▶ [Material for the task]

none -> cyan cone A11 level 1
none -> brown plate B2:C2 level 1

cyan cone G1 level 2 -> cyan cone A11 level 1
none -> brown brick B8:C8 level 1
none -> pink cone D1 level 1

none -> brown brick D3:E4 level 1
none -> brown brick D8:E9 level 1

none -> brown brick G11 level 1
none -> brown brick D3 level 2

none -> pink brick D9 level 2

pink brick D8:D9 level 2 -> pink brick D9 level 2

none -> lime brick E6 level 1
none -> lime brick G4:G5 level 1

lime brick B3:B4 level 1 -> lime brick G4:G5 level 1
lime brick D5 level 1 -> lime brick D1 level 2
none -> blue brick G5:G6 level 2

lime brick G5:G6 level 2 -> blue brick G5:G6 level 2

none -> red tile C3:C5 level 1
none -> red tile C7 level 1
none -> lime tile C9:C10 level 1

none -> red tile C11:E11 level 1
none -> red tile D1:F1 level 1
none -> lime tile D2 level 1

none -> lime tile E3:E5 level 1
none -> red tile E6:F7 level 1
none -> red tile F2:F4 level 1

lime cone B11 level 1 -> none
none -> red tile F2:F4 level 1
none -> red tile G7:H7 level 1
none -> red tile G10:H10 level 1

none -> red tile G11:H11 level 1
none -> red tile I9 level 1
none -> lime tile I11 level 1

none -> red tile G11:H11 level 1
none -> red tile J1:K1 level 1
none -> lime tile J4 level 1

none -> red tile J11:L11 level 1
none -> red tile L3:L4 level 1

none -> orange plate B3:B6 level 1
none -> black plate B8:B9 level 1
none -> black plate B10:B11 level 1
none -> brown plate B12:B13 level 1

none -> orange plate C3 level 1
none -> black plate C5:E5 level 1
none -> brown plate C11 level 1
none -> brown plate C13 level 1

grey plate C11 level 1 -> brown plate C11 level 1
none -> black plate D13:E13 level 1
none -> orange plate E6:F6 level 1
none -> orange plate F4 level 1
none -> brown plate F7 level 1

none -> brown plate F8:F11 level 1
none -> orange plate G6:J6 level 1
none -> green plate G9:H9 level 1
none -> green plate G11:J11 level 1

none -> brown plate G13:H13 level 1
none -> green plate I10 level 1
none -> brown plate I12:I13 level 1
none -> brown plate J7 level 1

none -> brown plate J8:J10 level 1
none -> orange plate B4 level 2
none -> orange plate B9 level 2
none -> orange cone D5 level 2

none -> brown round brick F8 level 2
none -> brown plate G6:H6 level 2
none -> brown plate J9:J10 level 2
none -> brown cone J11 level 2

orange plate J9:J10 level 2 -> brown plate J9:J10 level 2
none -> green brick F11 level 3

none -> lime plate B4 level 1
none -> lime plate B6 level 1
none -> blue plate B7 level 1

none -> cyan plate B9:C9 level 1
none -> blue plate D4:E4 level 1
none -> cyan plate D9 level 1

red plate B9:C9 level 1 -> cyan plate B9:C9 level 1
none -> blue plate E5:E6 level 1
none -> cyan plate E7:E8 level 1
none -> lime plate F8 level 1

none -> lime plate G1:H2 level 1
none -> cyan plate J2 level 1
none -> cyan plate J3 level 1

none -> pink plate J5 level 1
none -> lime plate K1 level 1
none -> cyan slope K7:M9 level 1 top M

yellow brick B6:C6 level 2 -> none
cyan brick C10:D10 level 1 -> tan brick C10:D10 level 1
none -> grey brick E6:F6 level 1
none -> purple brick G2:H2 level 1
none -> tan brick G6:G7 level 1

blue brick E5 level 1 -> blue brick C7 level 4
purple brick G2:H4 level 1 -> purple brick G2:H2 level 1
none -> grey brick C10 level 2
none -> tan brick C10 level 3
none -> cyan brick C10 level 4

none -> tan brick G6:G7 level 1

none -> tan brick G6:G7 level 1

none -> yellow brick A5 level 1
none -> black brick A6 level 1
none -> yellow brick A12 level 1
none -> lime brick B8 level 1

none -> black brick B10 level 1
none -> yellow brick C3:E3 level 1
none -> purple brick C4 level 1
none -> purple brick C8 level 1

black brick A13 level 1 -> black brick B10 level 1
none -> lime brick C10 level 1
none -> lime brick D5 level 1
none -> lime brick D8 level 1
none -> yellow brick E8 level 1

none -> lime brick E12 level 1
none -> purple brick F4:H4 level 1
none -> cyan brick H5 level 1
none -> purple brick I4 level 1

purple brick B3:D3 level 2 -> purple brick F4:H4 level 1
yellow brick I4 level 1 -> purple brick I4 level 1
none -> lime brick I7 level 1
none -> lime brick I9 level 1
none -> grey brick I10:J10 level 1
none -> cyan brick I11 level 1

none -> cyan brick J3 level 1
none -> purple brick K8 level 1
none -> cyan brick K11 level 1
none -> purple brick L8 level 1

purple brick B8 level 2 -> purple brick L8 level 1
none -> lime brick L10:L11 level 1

▶ [Task to carry out]
All entries above should be duplicated exactly, none omitted.

▶ [Exercise response]
none -> cyan cone A11 level 1
none -> brown plate B2:C2 level 1

cyan cone G1 level 2 -> cyan cone A11 level 1
none -> brown brick B8:C8 level 1
none -> pink cone D1 level 1

none -> brown brick D3:E4 level 1
none -> brown brick D8:E9 level 1

none -> brown brick G11 level 1
none -> brown brick D3 level 2

none -> pink brick D9 level 2

pink brick D8:D9 level 2 -> pink brick D9 level 2

none -> lime brick E6 level 1
none -> lime brick G4:G5 level 1

lime brick B3:B4 level 1 -> lime brick G4:G5 level 1
lime brick D5 level 1 -> lime brick D1 level 2
none -> blue brick G5:G6 level 2

lime brick G5:G6 level 2 -> blue brick G5:G6 level 2

none -> red tile C3:C5 level 1
none -> red tile C7 level 1
none -> lime tile C9:C10 level 1

none -> red tile C11:E11 level 1
none -> red tile D1:F1 level 1
none -> lime tile D2 level 1

none -> lime tile E3:E5 level 1
none -> red tile E6:F7 level 1
none -> red tile F2:F4 level 1

lime cone B11 level 1 -> none
none -> red tile F2:F4 level 1
none -> red tile G7:H7 level 1
none -> red tile G10:H10 level 1

none -> red tile G11:H11 level 1
none -> red tile I9 level 1
none -> lime tile I11 level 1

none -> red tile G11:H11 level 1
none -> red tile J1:K1 level 1
none -> lime tile J4 level 1

none -> red tile J11:L11 level 1
none -> red tile L3:L4 level 1

none -> orange plate B3:B6 level 1
none -> black plate B8:B9 level 1
none -> black plate B10:B11 level 1
none -> brown plate B12:B13 level 1

none -> orange plate C3 level 1
none -> black plate C5:E5 level 1
none -> brown plate C11 level 1
none -> brown plate C13 level 1

grey plate C11 level 1 -> brown plate C11 level 1
none -> black plate D13:E13 level 1
none -> orange plate E6:F6 level 1
none -> orange plate F4 level 1
none -> brown plate F7 level 1

none -> brown plate F8:F11 level 1
none -> orange plate G6:J6 level 1
none -> green plate G9:H9 level 1
none -> green plate G11:J11 level 1

none -> brown plate G13:H13 level 1
none -> green plate I10 level 1
none -> brown plate I12:I13 level 1
none -> brown plate J7 level 1

none -> brown plate J8:J10 level 1
none -> orange plate B4 level 2
none -> orange plate B9 level 2
none -> orange cone D5 level 2

none -> brown round brick F8 level 2
none -> brown plate G6:H6 level 2
none -> brown plate J9:J10 level 2
none -> brown cone J11 level 2

orange plate J9:J10 level 2 -> brown plate J9:J10 level 2
none -> green brick F11 level 3

none -> lime plate B4 level 1
none -> lime plate B6 level 1
none -> blue plate B7 level 1

none -> cyan plate B9:C9 level 1
none -> blue plate D4:E4 level 1
none -> cyan plate D9 level 1

red plate B9:C9 level 1 -> cyan plate B9:C9 level 1
none -> blue plate E5:E6 level 1
none -> cyan plate E7:E8 level 1
none -> lime plate F8 level 1

none -> lime plate G1:H2 level 1
none -> cyan plate J2 level 1
none -> cyan plate J3 level 1

none -> pink plate J5 level 1
none -> lime plate K1 level 1
none -> cyan slope K7:M9 level 1 top M

yellow brick B6:C6 level 2 -> none
cyan brick C10:D10 level 1 -> tan brick C10:D10 level 1
none -> grey brick E6:F6 level 1
none -> purple brick G2:H2 level 1
none -> tan brick G6:G7 level 1

blue brick E5 level 1 -> blue brick C7 level 4
purple brick G2:H4 level 1 -> purple brick G2:H2 level 1
none -> grey brick C10 level 2
none -> tan brick C10 level 3
none -> cyan brick C10 level 4

none -> tan brick G6:G7 level 1

none -> tan brick G6:G7 level 1

none -> yellow brick A5 level 1
none -> black brick A6 level 1
none -> yellow brick A12 level 1
none -> lime brick B8 level 1

none -> black brick B10 level 1
none -> yellow brick C3:E3 level 1
none -> purple brick C4 level 1
none -> purple brick C8 level 1

black brick A13 level 1 -> black brick B10 level 1
none -> lime brick C10 level 1
none -> lime brick D5 level 1
none -> lime brick D8 level 1
none -> yellow brick E8 level 1

none -> lime brick E12 level 1
none -> purple brick F4:H4 level 1
none -> cyan brick H5 level 1
none -> purple brick I4 level 1

purple brick B3:D3 level 2 -> purple brick F4:H4 level 1
yellow brick I4 level 1 -> purple brick I4 level 1
none -> lime brick I7 level 1
none -> lime brick I9 level 1
none -> grey brick I10:J10 level 1
none -> cyan brick I11 level 1

none -> cyan brick J3 level 1
none -> purple brick K8 level 1
none -> cyan brick K11 level 1
none -> purple brick L8 level 1

purple brick B8 level 2 -> purple brick L8 level 1
none -> lime brick L10:L11 level 1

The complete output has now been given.